→ **What you should do**:
Answer with the exact lines of the following material from the one containing "brown arrow: (77, 67) -> (22, 35), turned 48" through the one containing "purple circle: (173, 167)", both end lines included.

→ **Extracted entries**:
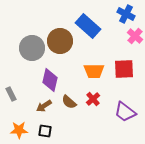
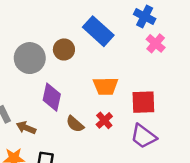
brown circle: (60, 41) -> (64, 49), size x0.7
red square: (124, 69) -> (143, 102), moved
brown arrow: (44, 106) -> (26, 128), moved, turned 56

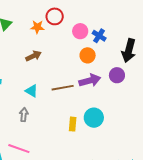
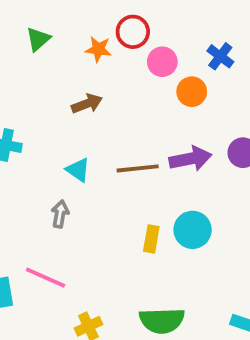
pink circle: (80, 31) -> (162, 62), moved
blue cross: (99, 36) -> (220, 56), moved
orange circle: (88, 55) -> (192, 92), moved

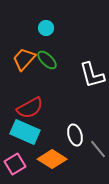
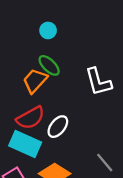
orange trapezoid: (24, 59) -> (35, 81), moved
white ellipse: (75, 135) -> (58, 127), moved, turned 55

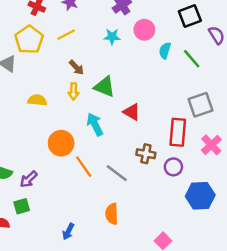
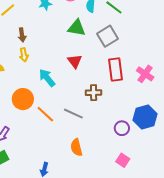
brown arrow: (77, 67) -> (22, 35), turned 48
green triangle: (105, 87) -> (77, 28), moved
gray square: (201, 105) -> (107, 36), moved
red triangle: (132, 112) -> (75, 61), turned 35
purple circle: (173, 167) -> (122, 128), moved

==

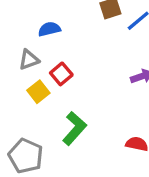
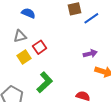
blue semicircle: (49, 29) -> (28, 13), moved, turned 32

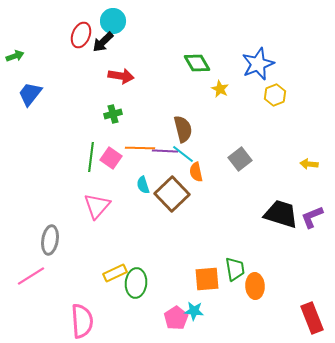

→ **Expected output**:
brown arrow: (77, 67) -> (22, 35), turned 48
green triangle: (105, 87) -> (77, 28), moved
gray square: (201, 105) -> (107, 36), moved
red triangle: (132, 112) -> (75, 61), turned 35
purple circle: (173, 167) -> (122, 128), moved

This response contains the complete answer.